## Data for this task
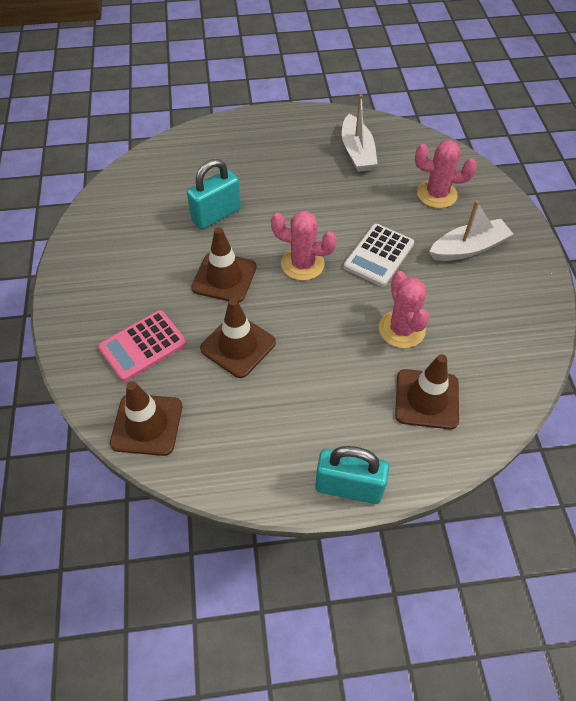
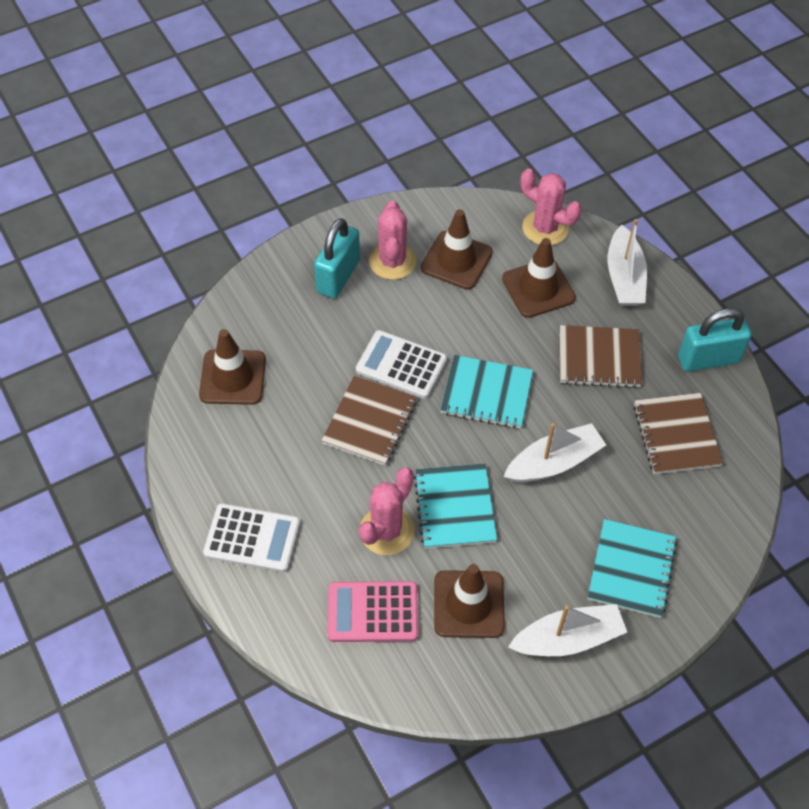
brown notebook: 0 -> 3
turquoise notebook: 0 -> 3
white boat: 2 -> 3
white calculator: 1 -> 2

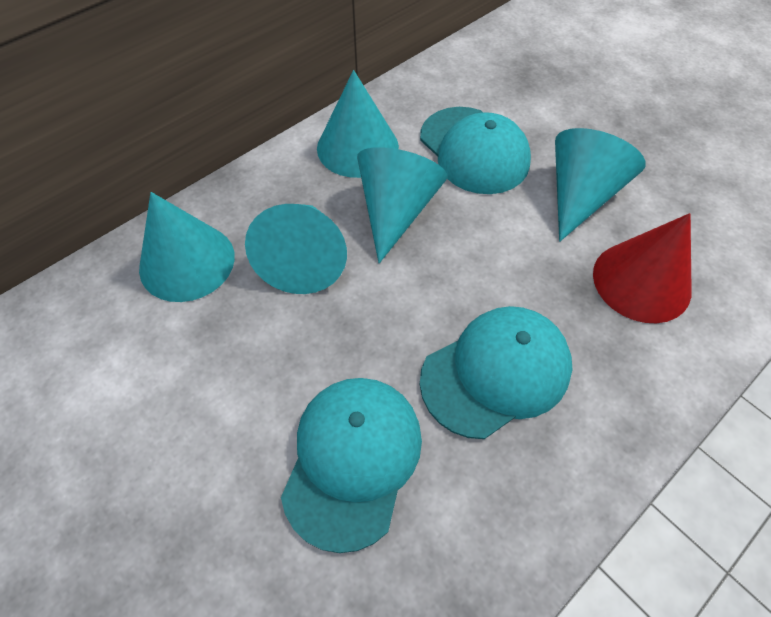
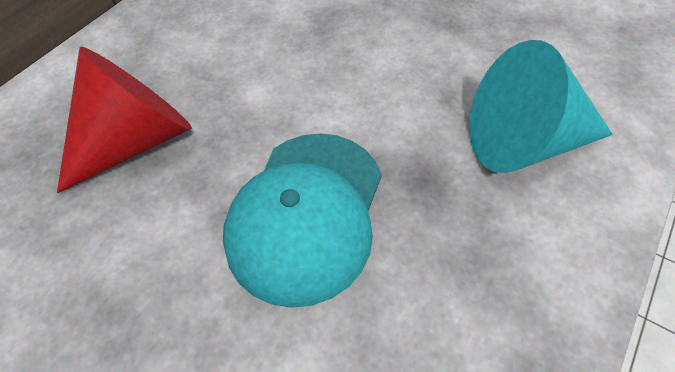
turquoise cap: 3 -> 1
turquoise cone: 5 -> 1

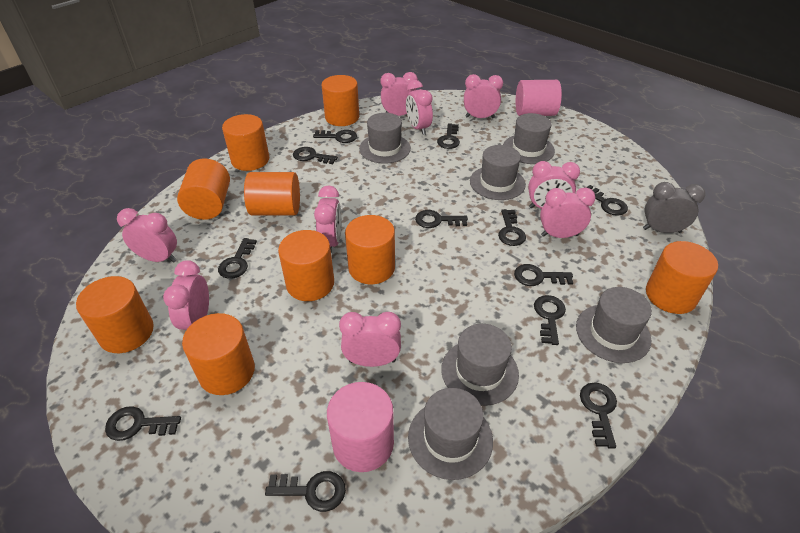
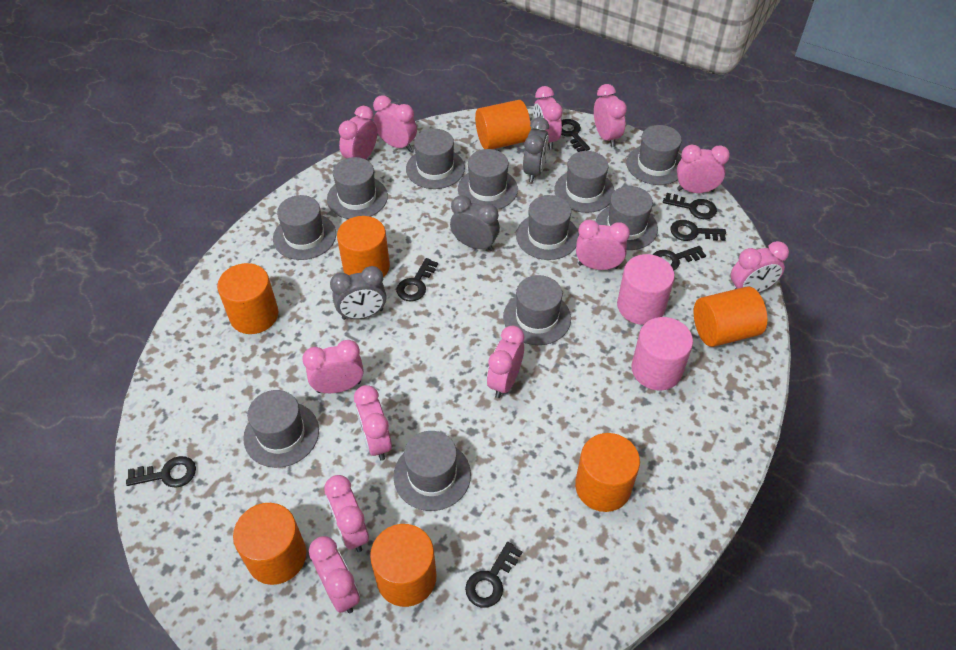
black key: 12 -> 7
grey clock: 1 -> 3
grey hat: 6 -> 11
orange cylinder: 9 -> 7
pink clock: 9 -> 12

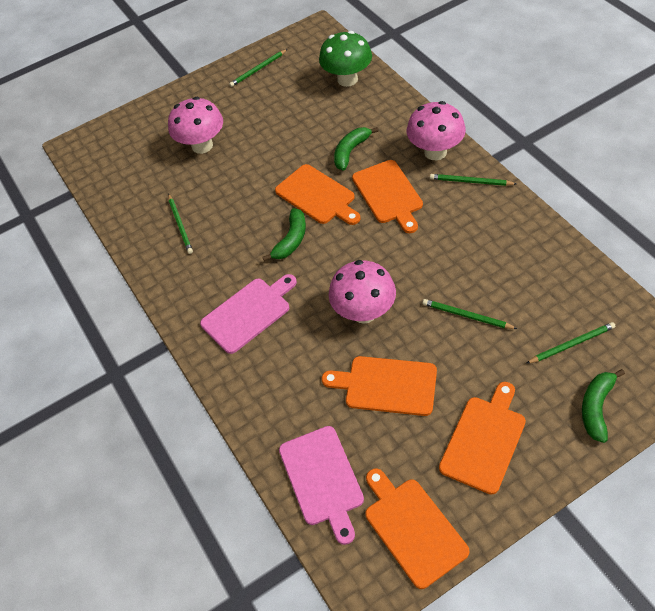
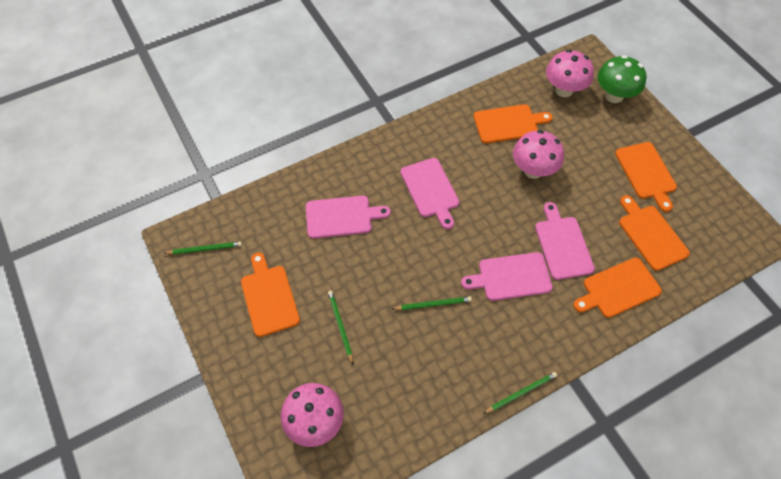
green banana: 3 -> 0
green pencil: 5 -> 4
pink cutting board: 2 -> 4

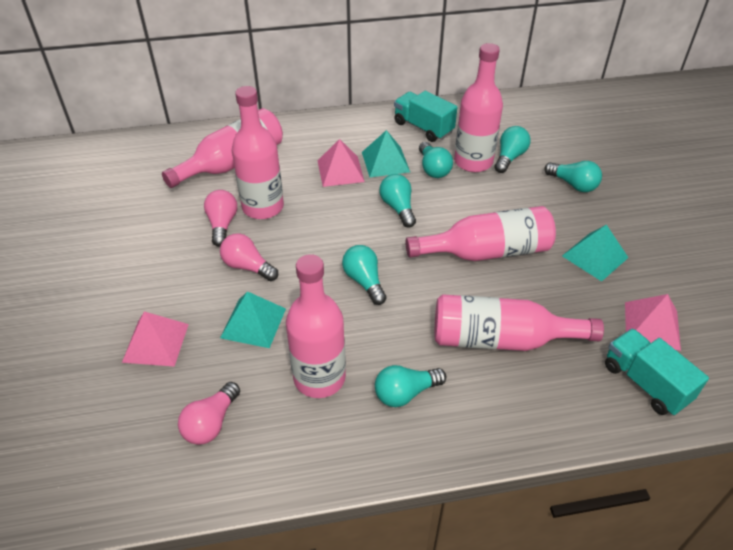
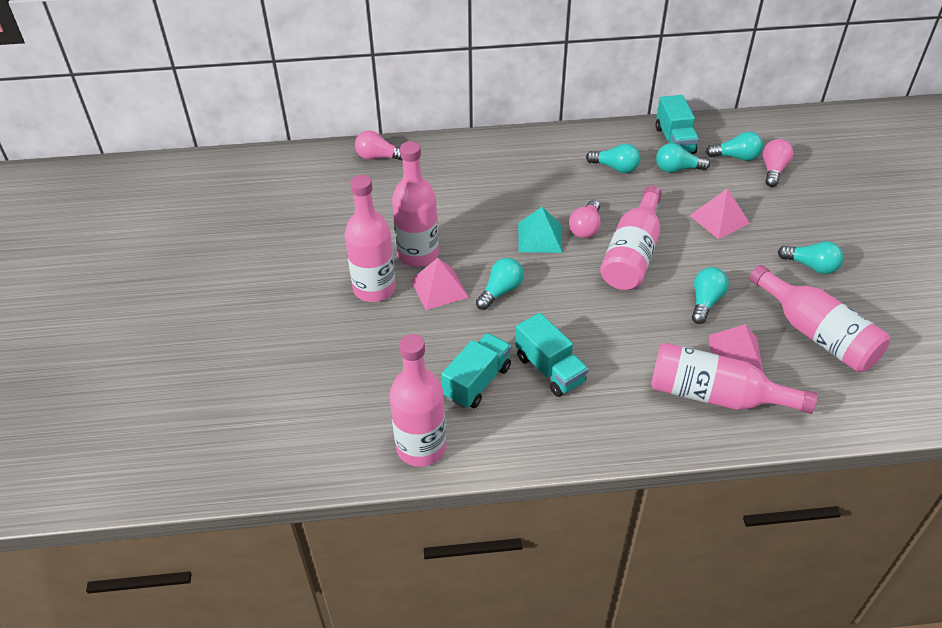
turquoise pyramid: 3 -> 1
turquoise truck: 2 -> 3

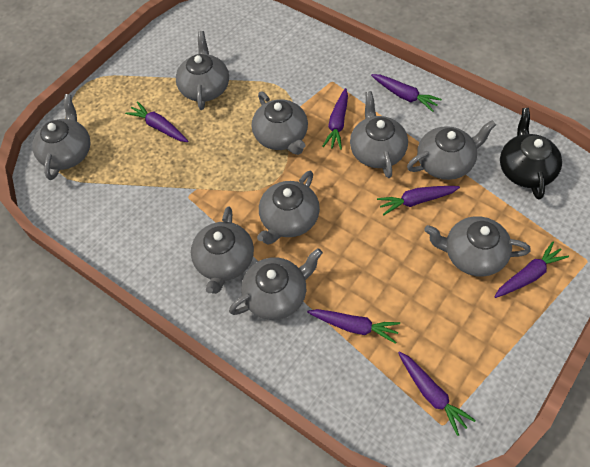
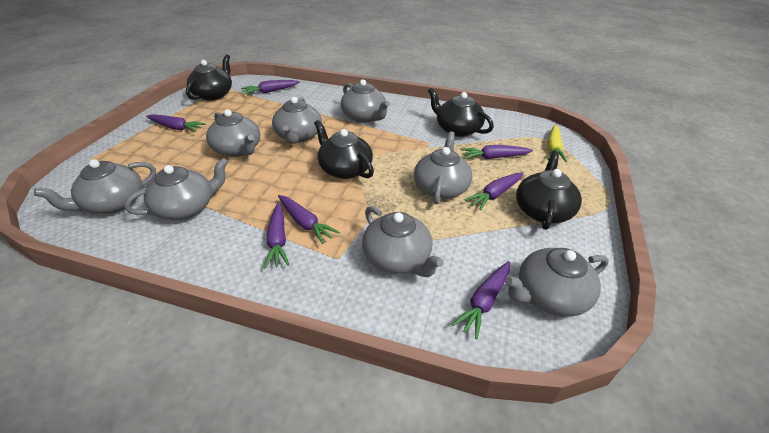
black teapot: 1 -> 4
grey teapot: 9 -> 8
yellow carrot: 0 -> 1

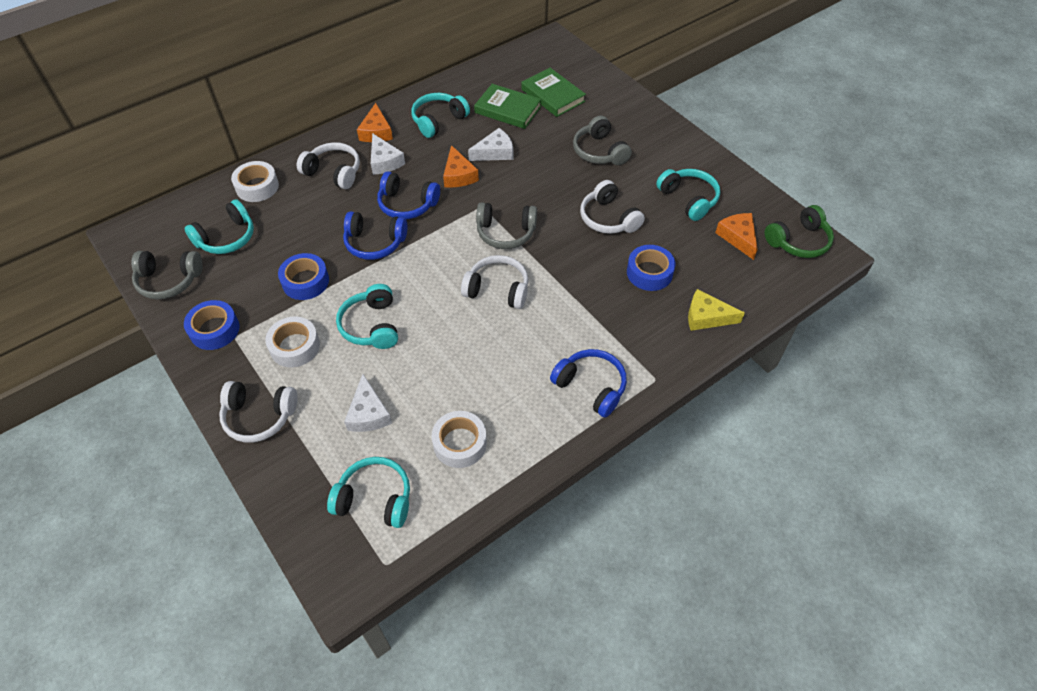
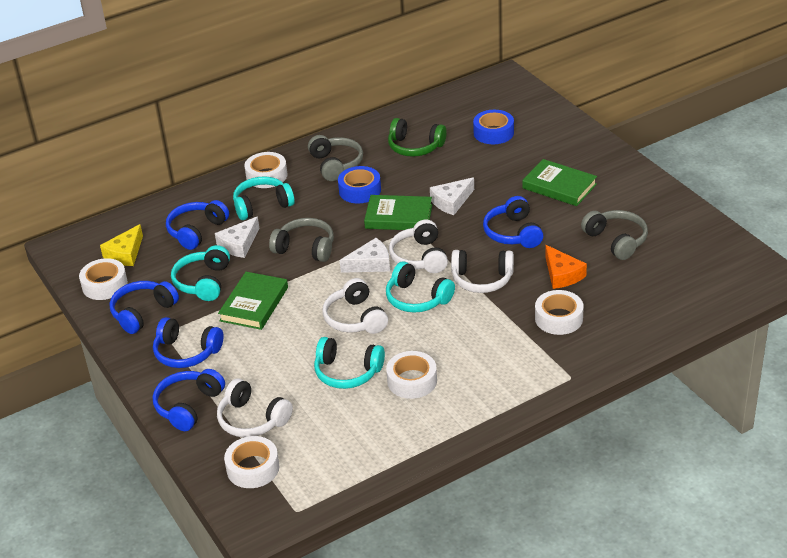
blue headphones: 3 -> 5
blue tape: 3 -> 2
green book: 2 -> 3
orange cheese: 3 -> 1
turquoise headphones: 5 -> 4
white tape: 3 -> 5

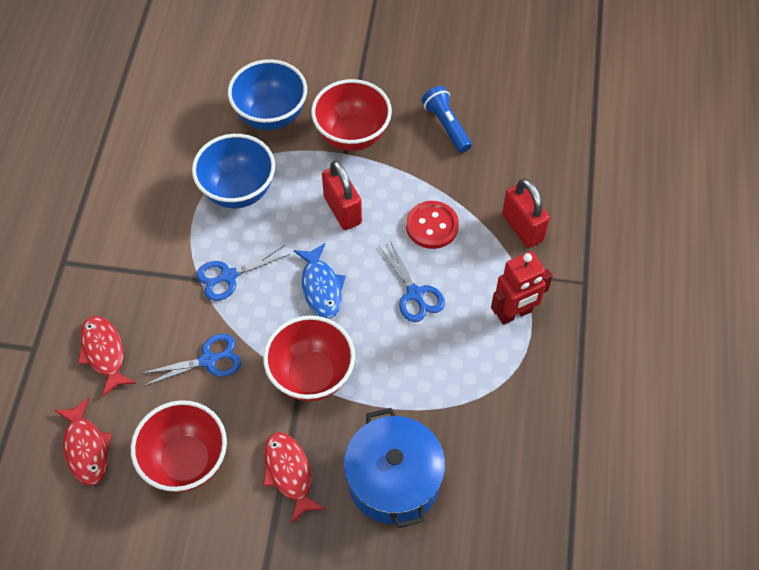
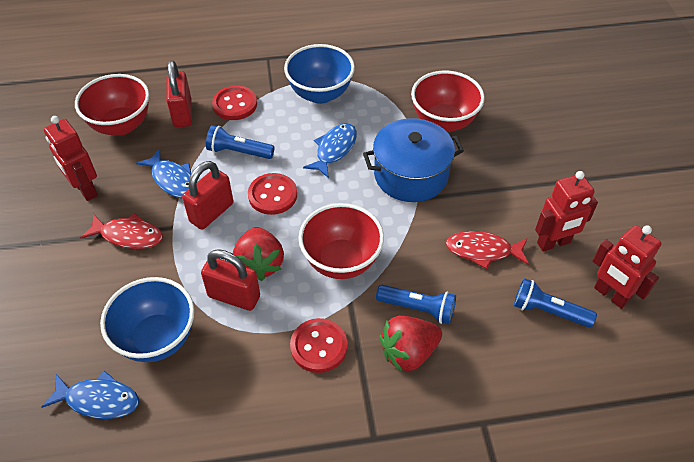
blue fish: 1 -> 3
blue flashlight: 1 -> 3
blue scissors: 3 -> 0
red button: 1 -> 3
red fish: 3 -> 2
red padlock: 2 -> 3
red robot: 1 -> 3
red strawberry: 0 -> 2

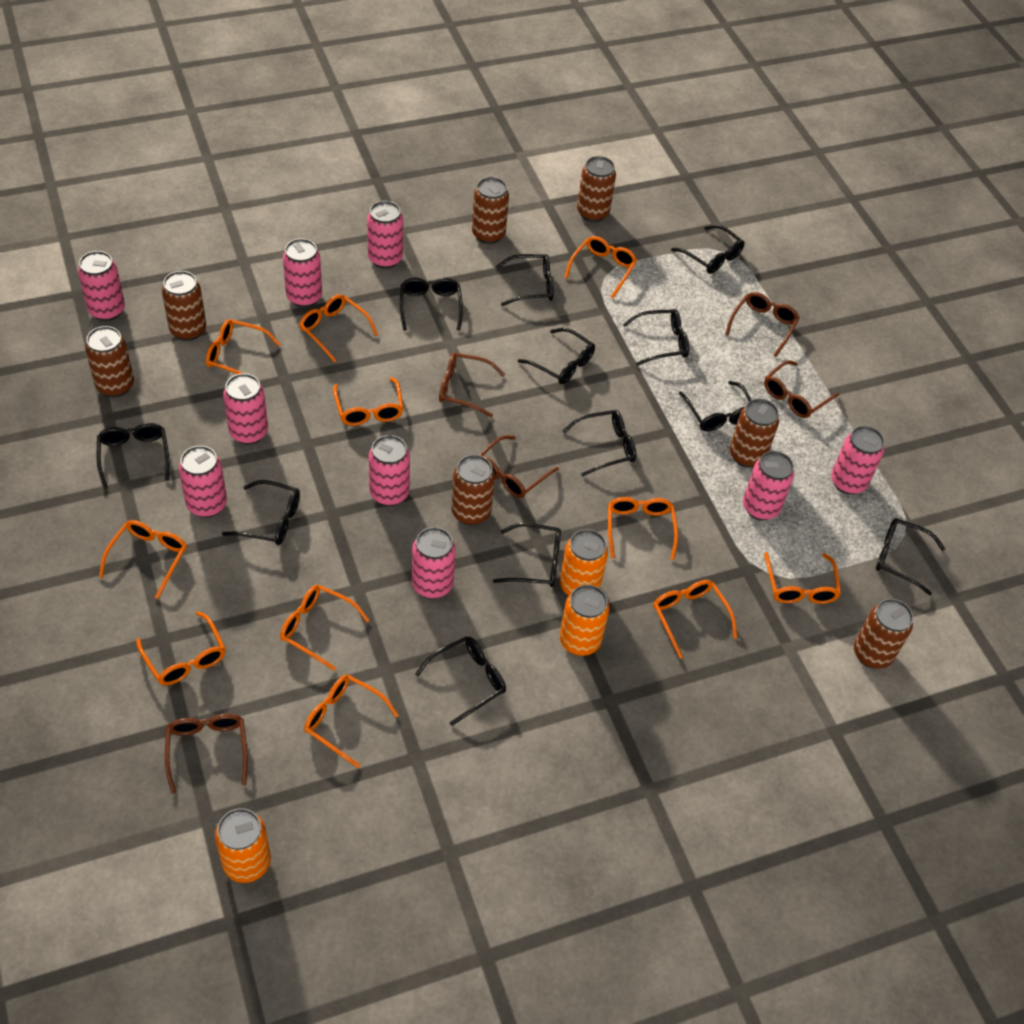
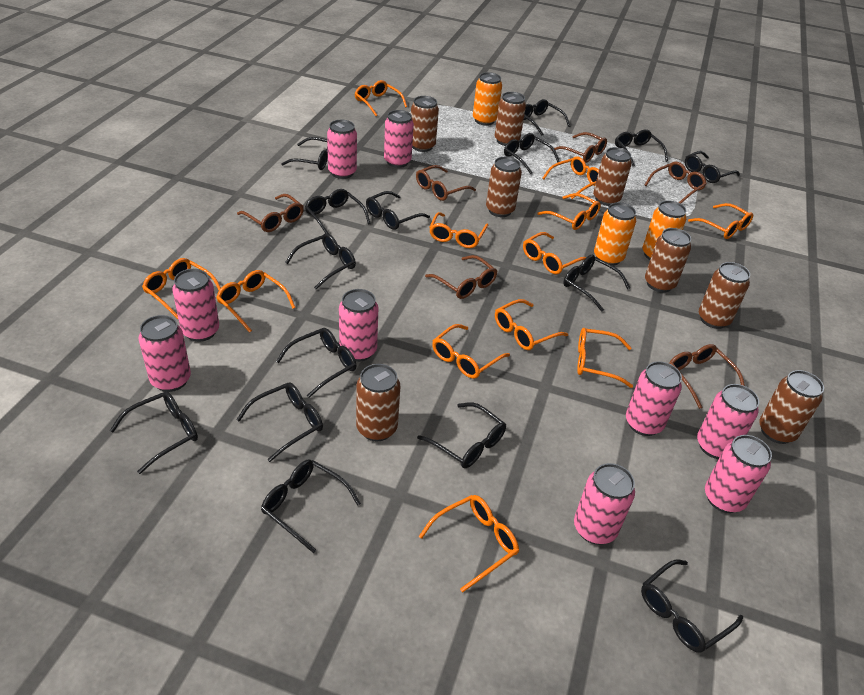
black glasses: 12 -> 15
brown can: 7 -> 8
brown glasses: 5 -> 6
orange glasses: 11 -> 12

## How to complete this task
The lines to return are those in the material above that hold "brown".

## Exercise solution
brown notebook: 0 -> 3
brown can: 7 -> 8
brown glasses: 5 -> 6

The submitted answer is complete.